------ Entries supplied

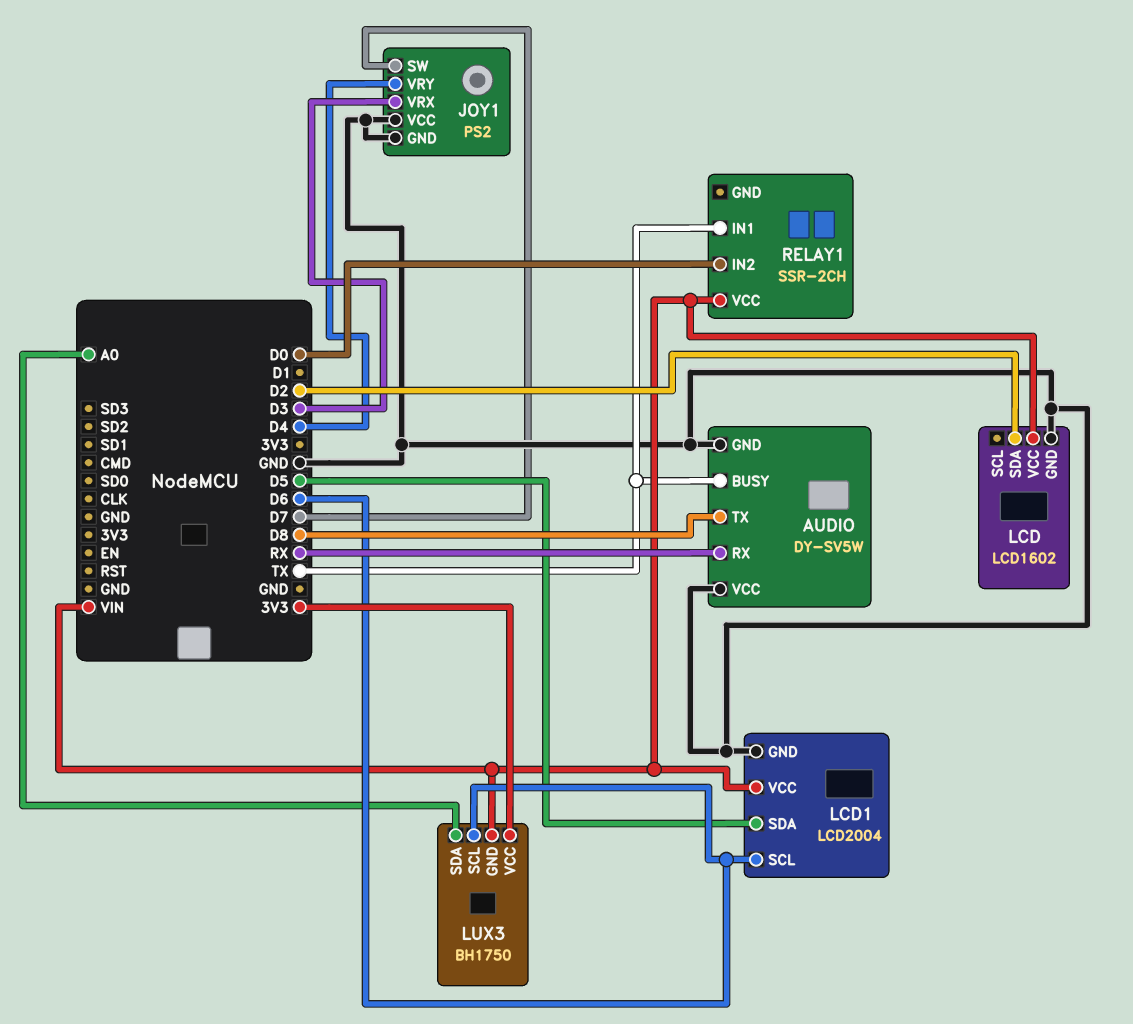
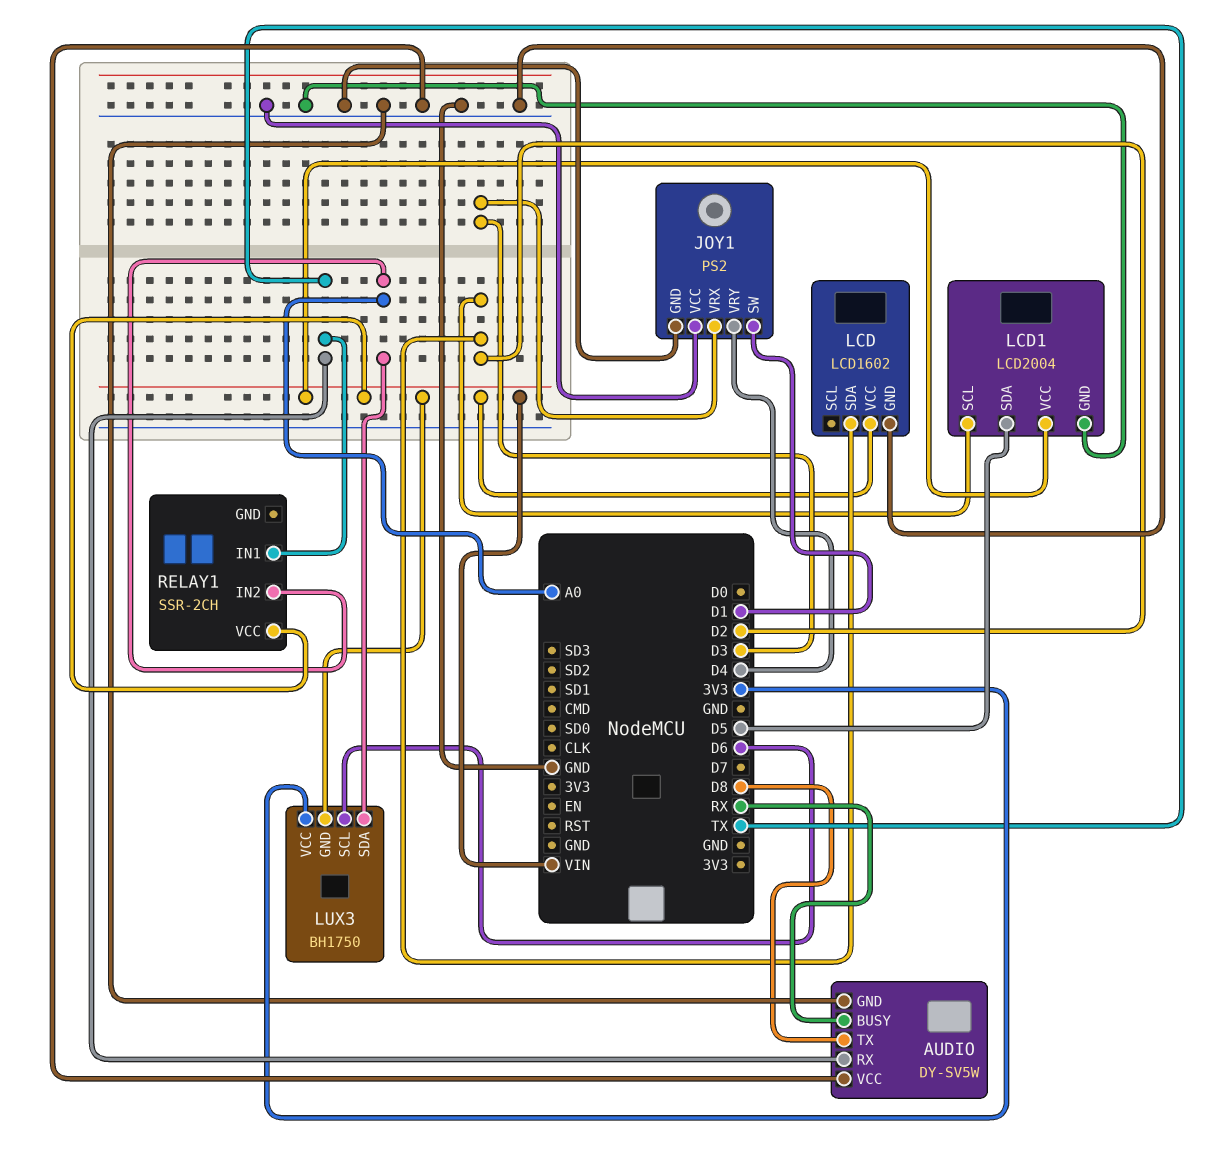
AUDIO pin BUSY: TX -> RX
AUDIO pin RX: RX -> TX
JOY1 pin SW: D7 -> D1
LCD1 pin SCL: D6 -> D2
RELAY1 pin IN2: D0 -> A0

------------

Task directions » Copy each line above that contains the word "AUDIO".

Response »
AUDIO pin BUSY: TX -> RX
AUDIO pin RX: RX -> TX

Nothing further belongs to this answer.